• _ACTIVITY_
Locate the line that contains "brown plate B4", then copy it and all later lines of the data below exactly, through the last one.

%%

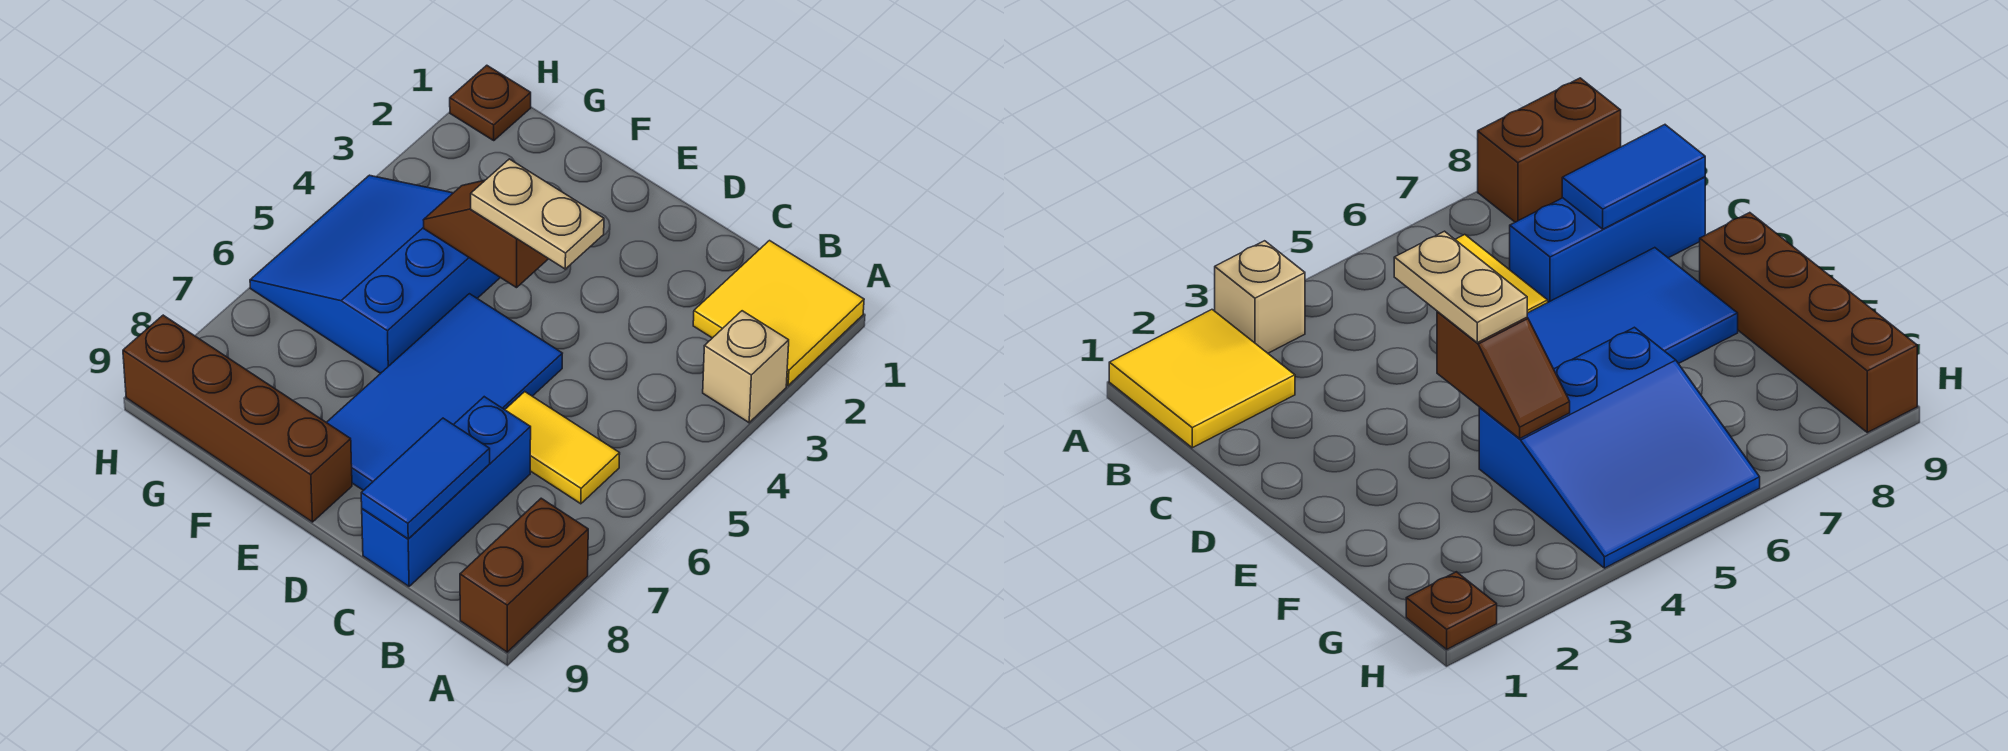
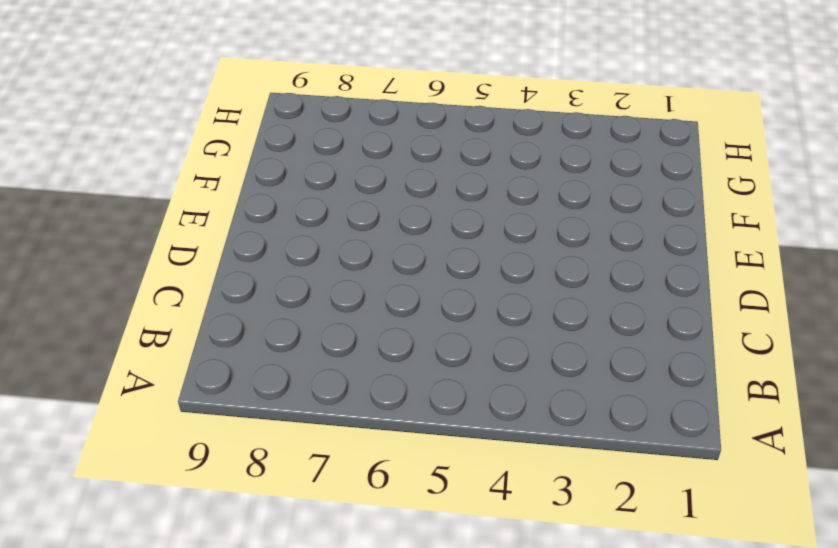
none -> yellow tile A1:B2 level 1
none -> tan brick A3 level 1
none -> brown brick A8:A9 level 1

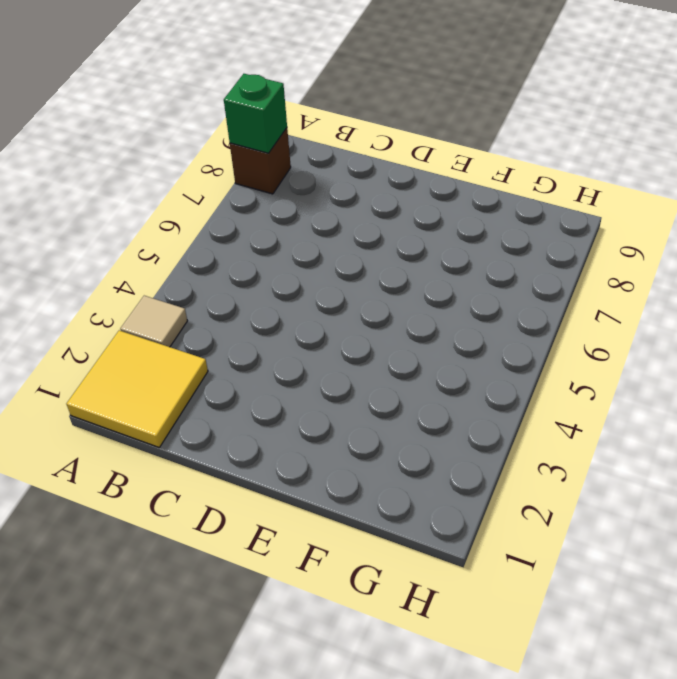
tan tile A3 level 1 -> tan brick A3 level 1
brown brick A8 level 1 -> brown brick A8:A9 level 1
green brick A8 level 2 -> none
none -> yellow tile B6:C6 level 1
none -> blue brick C7:C9 level 1
none -> blue tile D5:E8 level 1

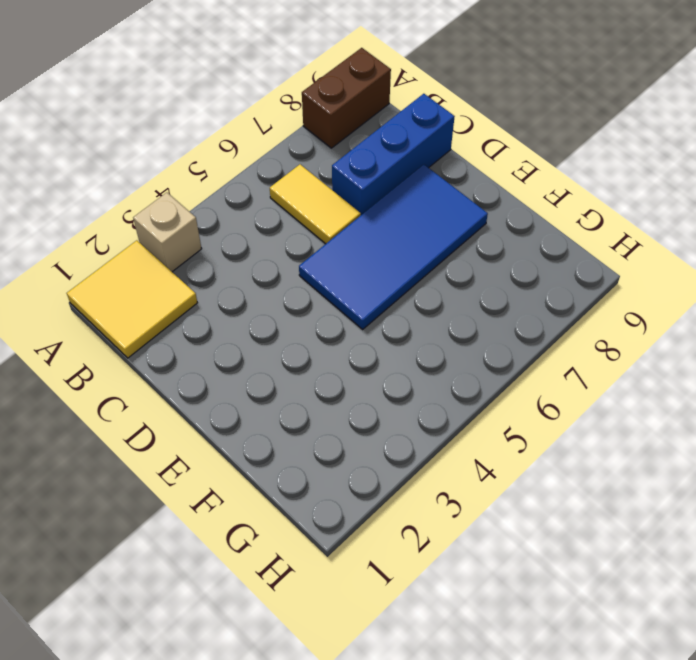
none -> brown brick E9:H9 level 1
none -> blue slope F4:H6 level 1 top F
none -> brown plate H1 level 1

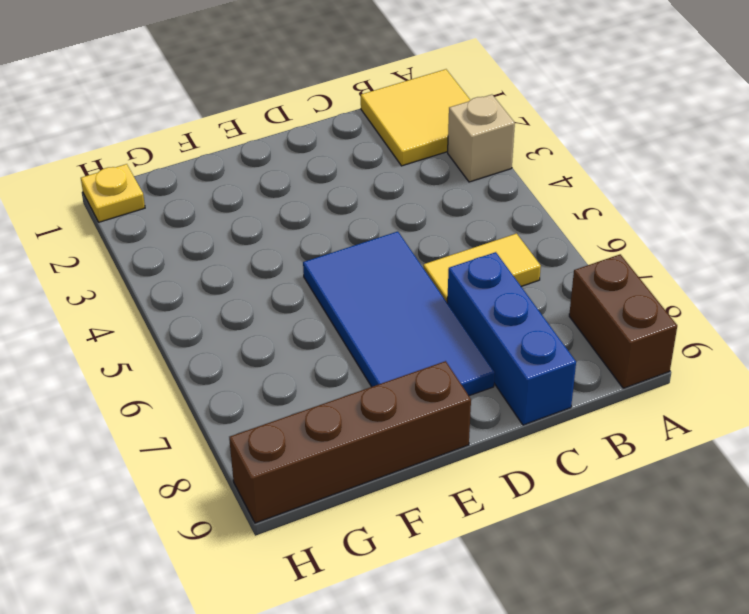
yellow plate H1 level 1 -> brown plate H1 level 1
none -> blue slope F4:H6 level 1 top F
none -> blue tile C8:C9 level 2
none -> brown slope E4:F4 level 2 top E

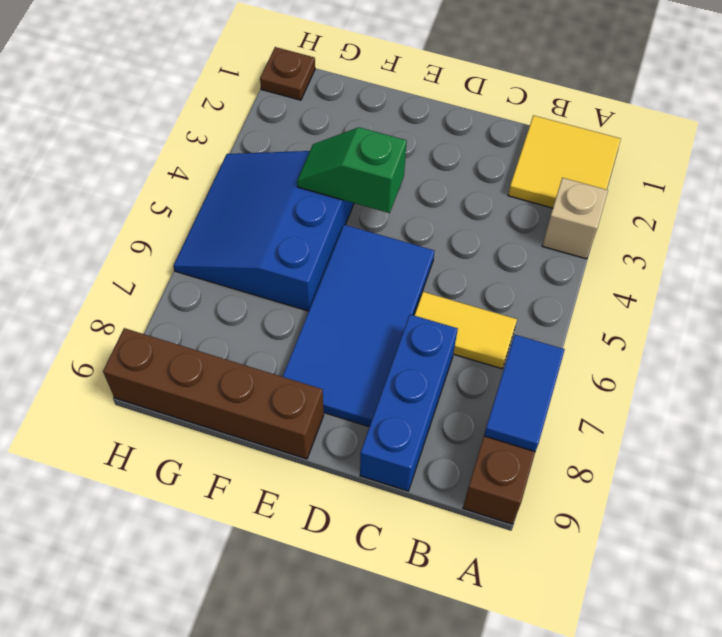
blue tile A7:A8 level 2 -> blue tile C8:C9 level 2
green slope E4:F4 level 2 top E -> brown slope E4:F4 level 2 top E
none -> tan plate D4:E4 level 3

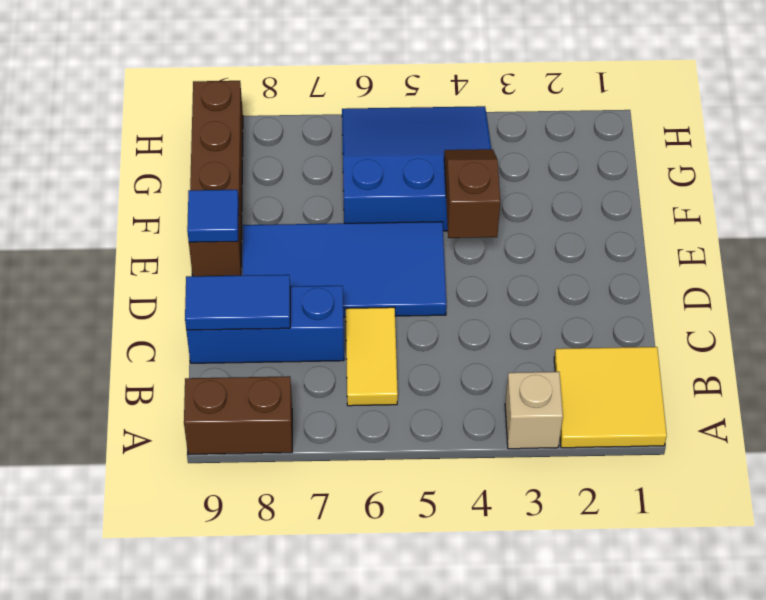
blue tile E9 level 2 -> none
none -> brown plate H1 level 1
none -> tan plate D4:E4 level 3

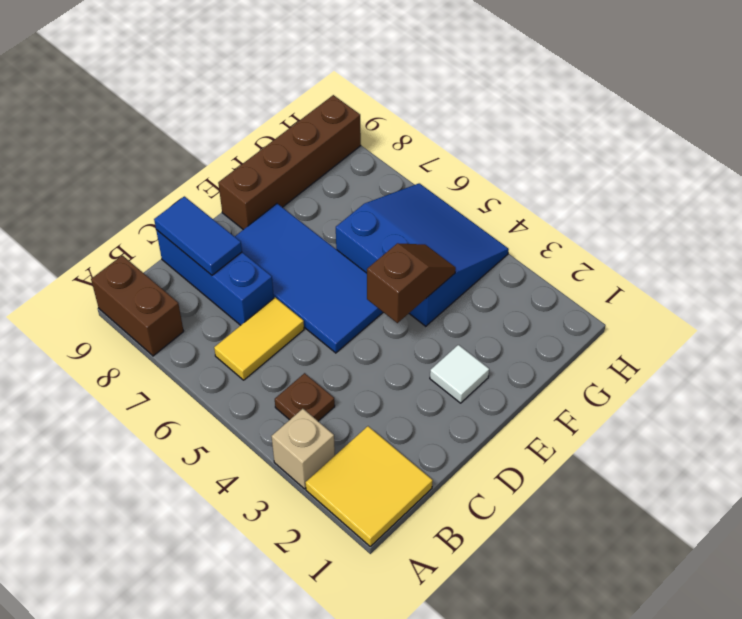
brown plate B4 level 1 -> brown plate H1 level 1
white tile E2 level 1 -> none
none -> tan plate D4:E4 level 3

%%

• _RESULT BELOW_
brown plate B4 level 1 -> brown plate H1 level 1
white tile E2 level 1 -> none
none -> tan plate D4:E4 level 3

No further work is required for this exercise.